**AIM OF THE TASK:**
Could you output the complete listing given below exactly?

------------------------------

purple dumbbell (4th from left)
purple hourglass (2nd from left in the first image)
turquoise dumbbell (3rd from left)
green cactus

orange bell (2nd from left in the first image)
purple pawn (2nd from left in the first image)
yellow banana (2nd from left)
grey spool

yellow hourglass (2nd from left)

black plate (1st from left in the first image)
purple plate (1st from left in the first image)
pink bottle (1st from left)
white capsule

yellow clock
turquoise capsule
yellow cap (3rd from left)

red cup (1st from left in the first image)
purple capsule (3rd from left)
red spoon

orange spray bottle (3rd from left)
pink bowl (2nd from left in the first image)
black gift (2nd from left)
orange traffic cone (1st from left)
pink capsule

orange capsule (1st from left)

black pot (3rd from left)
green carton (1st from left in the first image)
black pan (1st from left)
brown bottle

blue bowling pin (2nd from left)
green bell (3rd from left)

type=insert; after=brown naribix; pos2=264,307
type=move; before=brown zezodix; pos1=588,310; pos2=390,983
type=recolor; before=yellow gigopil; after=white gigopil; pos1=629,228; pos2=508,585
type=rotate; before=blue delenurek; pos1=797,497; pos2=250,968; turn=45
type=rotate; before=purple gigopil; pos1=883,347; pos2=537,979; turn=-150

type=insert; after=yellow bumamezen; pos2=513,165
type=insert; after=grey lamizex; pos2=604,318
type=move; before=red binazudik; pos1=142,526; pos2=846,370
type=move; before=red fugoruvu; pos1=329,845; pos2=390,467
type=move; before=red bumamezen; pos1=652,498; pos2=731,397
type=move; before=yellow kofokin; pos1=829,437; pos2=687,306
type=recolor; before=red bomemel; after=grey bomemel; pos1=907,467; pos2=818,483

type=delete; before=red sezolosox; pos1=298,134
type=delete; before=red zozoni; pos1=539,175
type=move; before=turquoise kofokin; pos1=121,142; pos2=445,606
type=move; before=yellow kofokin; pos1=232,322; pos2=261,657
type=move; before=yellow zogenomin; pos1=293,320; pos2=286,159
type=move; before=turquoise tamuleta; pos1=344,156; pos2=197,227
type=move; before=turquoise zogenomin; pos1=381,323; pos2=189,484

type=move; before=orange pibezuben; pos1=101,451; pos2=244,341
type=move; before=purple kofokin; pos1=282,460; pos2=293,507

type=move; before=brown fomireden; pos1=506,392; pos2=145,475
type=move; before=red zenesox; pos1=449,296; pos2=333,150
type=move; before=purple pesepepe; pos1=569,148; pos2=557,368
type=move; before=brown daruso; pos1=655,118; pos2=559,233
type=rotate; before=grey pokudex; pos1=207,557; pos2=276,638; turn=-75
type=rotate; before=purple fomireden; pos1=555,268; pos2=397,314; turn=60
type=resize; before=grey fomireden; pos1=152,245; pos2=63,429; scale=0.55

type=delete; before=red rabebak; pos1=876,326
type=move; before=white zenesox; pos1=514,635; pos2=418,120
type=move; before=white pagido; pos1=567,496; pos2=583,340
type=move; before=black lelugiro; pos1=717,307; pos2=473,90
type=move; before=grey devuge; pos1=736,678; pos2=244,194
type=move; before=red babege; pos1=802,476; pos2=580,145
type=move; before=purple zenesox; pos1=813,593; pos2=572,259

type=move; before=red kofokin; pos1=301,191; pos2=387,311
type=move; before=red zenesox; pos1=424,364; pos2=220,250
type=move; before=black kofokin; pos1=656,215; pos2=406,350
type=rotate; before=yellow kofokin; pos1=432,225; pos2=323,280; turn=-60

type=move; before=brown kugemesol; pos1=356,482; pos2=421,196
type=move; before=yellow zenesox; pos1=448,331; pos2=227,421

------------------------------

**RESPONSE AREA:**
purple dumbbell (4th from left)
purple hourglass (2nd from left in the first image)
turquoise dumbbell (3rd from left)
green cactus

orange bell (2nd from left in the first image)
purple pawn (2nd from left in the first image)
yellow banana (2nd from left)
grey spool

yellow hourglass (2nd from left)

black plate (1st from left in the first image)
purple plate (1st from left in the first image)
pink bottle (1st from left)
white capsule

yellow clock
turquoise capsule
yellow cap (3rd from left)

red cup (1st from left in the first image)
purple capsule (3rd from left)
red spoon

orange spray bottle (3rd from left)
pink bowl (2nd from left in the first image)
black gift (2nd from left)
orange traffic cone (1st from left)
pink capsule

orange capsule (1st from left)

black pot (3rd from left)
green carton (1st from left in the first image)
black pan (1st from left)
brown bottle

blue bowling pin (2nd from left)
green bell (3rd from left)

type=insert; after=brown naribix; pos2=264,307
type=move; before=brown zezodix; pos1=588,310; pos2=390,983
type=recolor; before=yellow gigopil; after=white gigopil; pos1=629,228; pos2=508,585
type=rotate; before=blue delenurek; pos1=797,497; pos2=250,968; turn=45
type=rotate; before=purple gigopil; pos1=883,347; pos2=537,979; turn=-150

type=insert; after=yellow bumamezen; pos2=513,165
type=insert; after=grey lamizex; pos2=604,318
type=move; before=red binazudik; pos1=142,526; pos2=846,370
type=move; before=red fugoruvu; pos1=329,845; pos2=390,467
type=move; before=red bumamezen; pos1=652,498; pos2=731,397
type=move; before=yellow kofokin; pos1=829,437; pos2=687,306
type=recolor; before=red bomemel; after=grey bomemel; pos1=907,467; pos2=818,483

type=delete; before=red sezolosox; pos1=298,134
type=delete; before=red zozoni; pos1=539,175
type=move; before=turquoise kofokin; pos1=121,142; pos2=445,606
type=move; before=yellow kofokin; pos1=232,322; pos2=261,657
type=move; before=yellow zogenomin; pos1=293,320; pos2=286,159
type=move; before=turquoise tamuleta; pos1=344,156; pos2=197,227
type=move; before=turquoise zogenomin; pos1=381,323; pos2=189,484

type=move; before=orange pibezuben; pos1=101,451; pos2=244,341
type=move; before=purple kofokin; pos1=282,460; pos2=293,507

type=move; before=brown fomireden; pos1=506,392; pos2=145,475
type=move; before=red zenesox; pos1=449,296; pos2=333,150
type=move; before=purple pesepepe; pos1=569,148; pos2=557,368
type=move; before=brown daruso; pos1=655,118; pos2=559,233
type=rotate; before=grey pokudex; pos1=207,557; pos2=276,638; turn=-75
type=rotate; before=purple fomireden; pos1=555,268; pos2=397,314; turn=60
type=resize; before=grey fomireden; pos1=152,245; pos2=63,429; scale=0.55

type=delete; before=red rabebak; pos1=876,326
type=move; before=white zenesox; pos1=514,635; pos2=418,120
type=move; before=white pagido; pos1=567,496; pos2=583,340
type=move; before=black lelugiro; pos1=717,307; pos2=473,90
type=move; before=grey devuge; pos1=736,678; pos2=244,194
type=move; before=red babege; pos1=802,476; pos2=580,145
type=move; before=purple zenesox; pos1=813,593; pos2=572,259

type=move; before=red kofokin; pos1=301,191; pos2=387,311
type=move; before=red zenesox; pos1=424,364; pos2=220,250
type=move; before=black kofokin; pos1=656,215; pos2=406,350
type=rotate; before=yellow kofokin; pos1=432,225; pos2=323,280; turn=-60

type=move; before=brown kugemesol; pos1=356,482; pos2=421,196
type=move; before=yellow zenesox; pos1=448,331; pos2=227,421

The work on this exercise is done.